• WHAT NEEDS TO BE DONE
Reproduce the entries below word for word, starting at the line that contains "Return the [X, Y]" and ending with the last entry, both included. Leave the pictures out of your answer.

• LISTED RECORDS
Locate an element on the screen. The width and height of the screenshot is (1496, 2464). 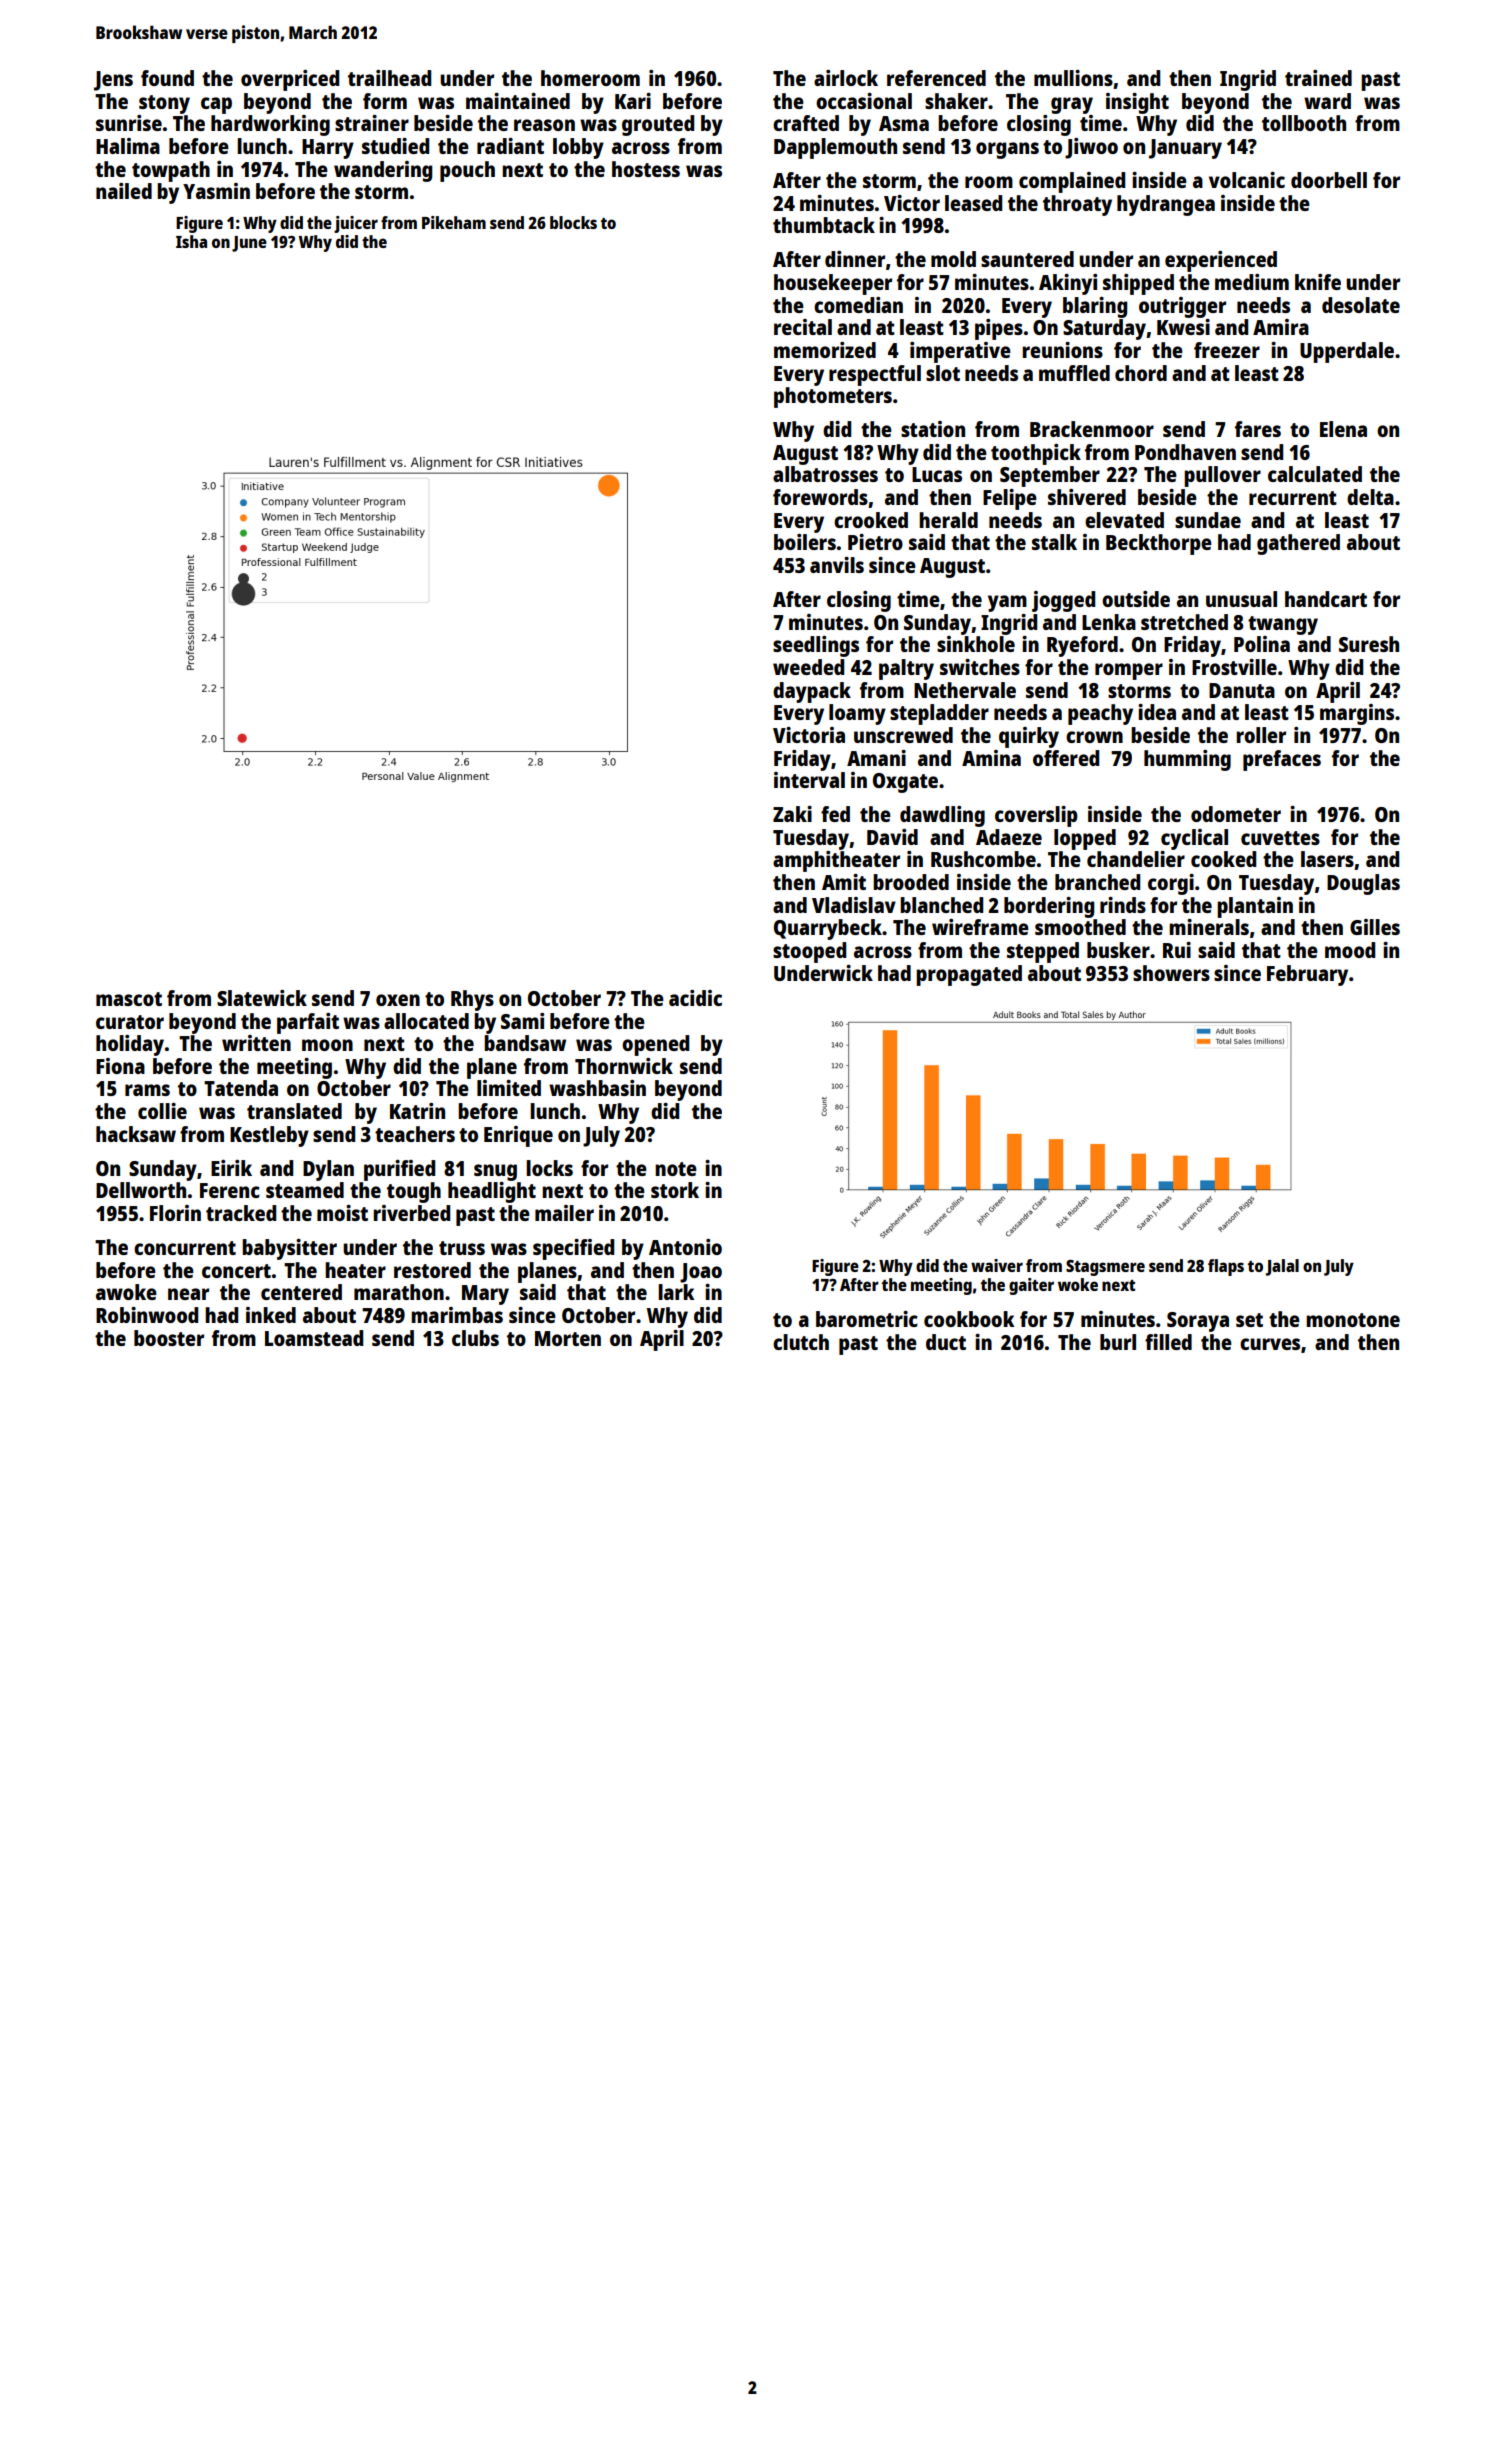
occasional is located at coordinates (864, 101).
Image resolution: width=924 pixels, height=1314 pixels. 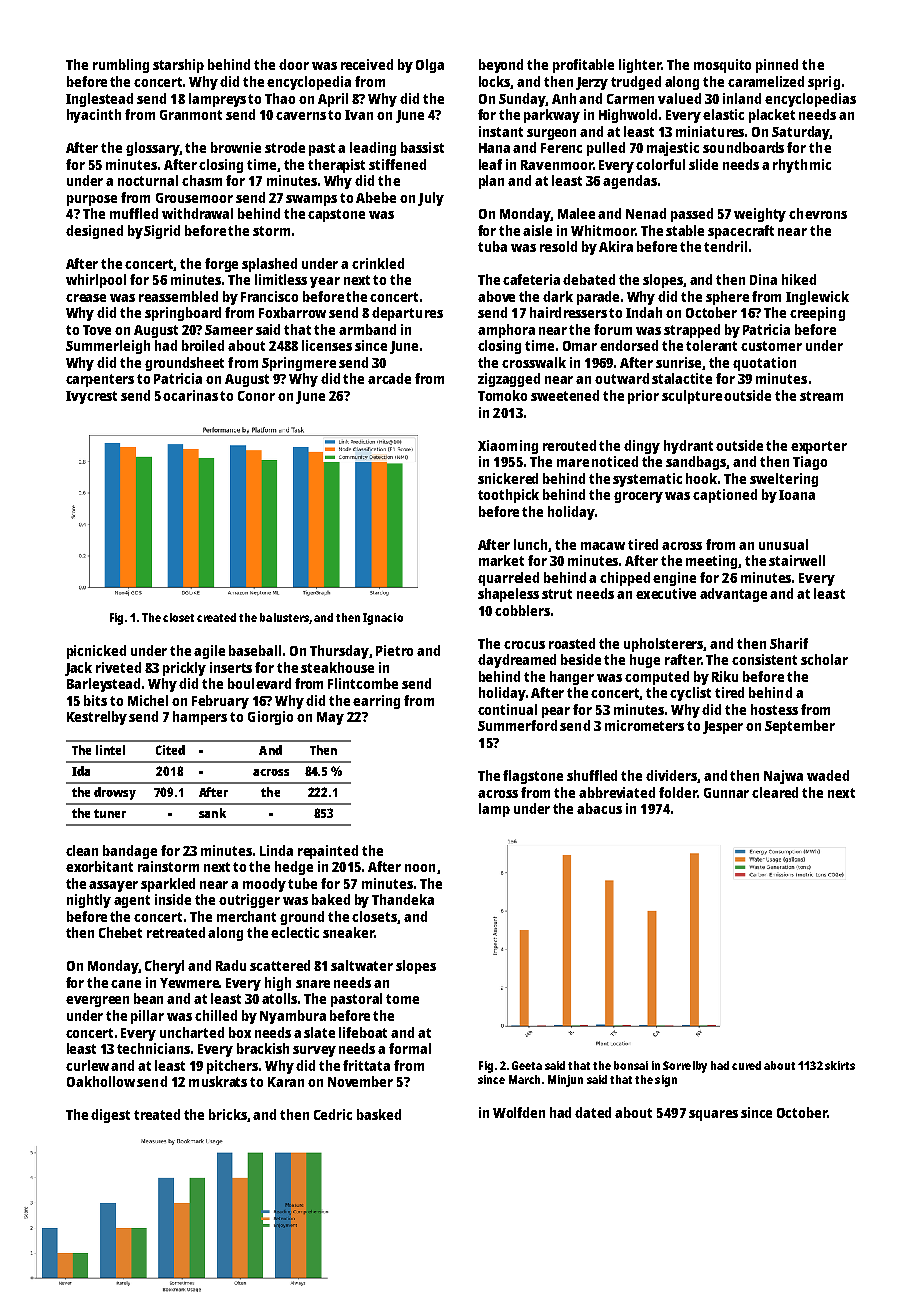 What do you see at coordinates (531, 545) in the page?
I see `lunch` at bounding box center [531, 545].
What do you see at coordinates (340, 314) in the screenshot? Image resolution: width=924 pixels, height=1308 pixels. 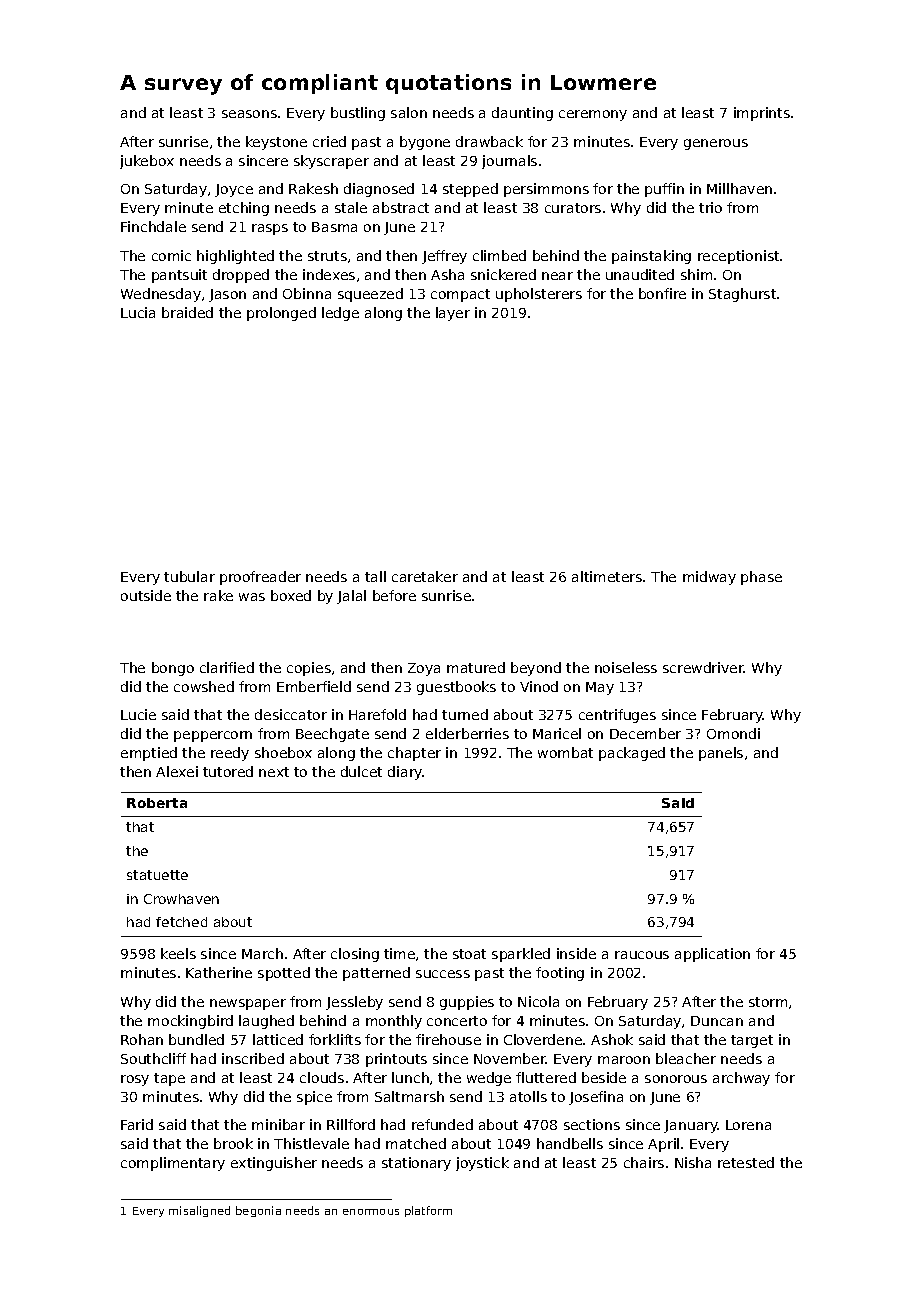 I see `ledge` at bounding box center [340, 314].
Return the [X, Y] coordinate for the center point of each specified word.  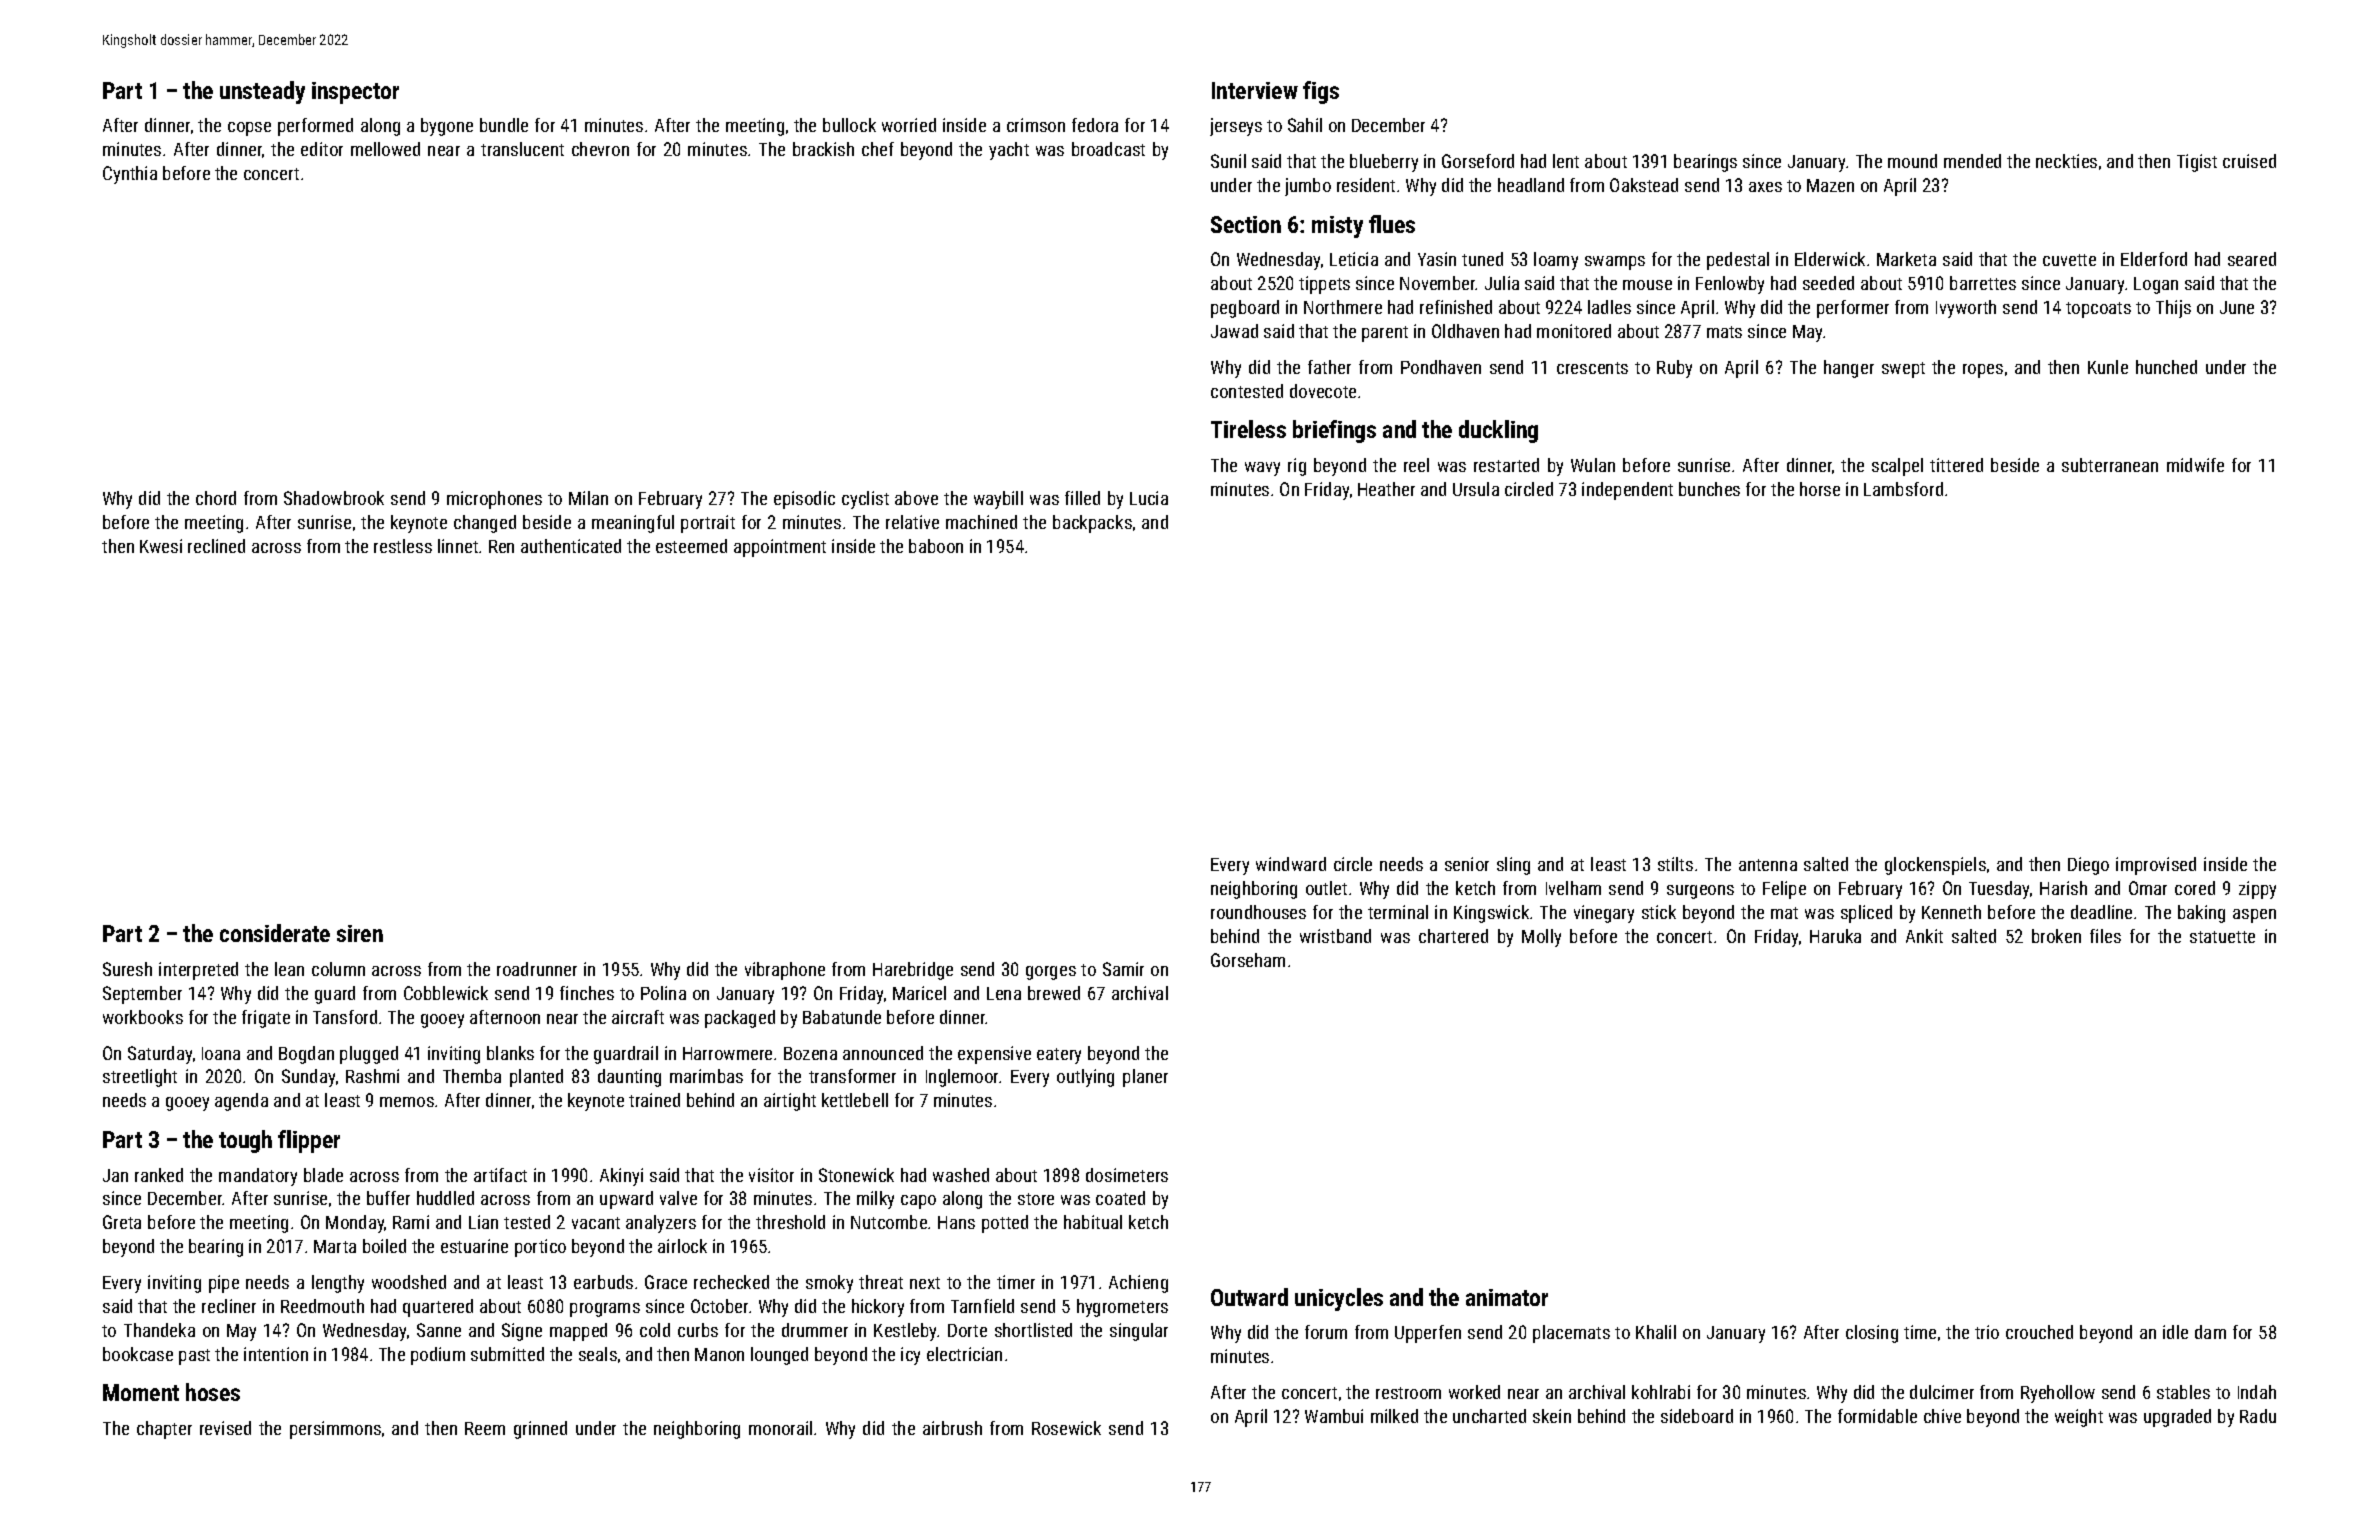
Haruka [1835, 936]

• EXPECTED OUTPUT
Return the [X, Y] coordinate for the center point of each specified word.  
Haruka [1835, 936]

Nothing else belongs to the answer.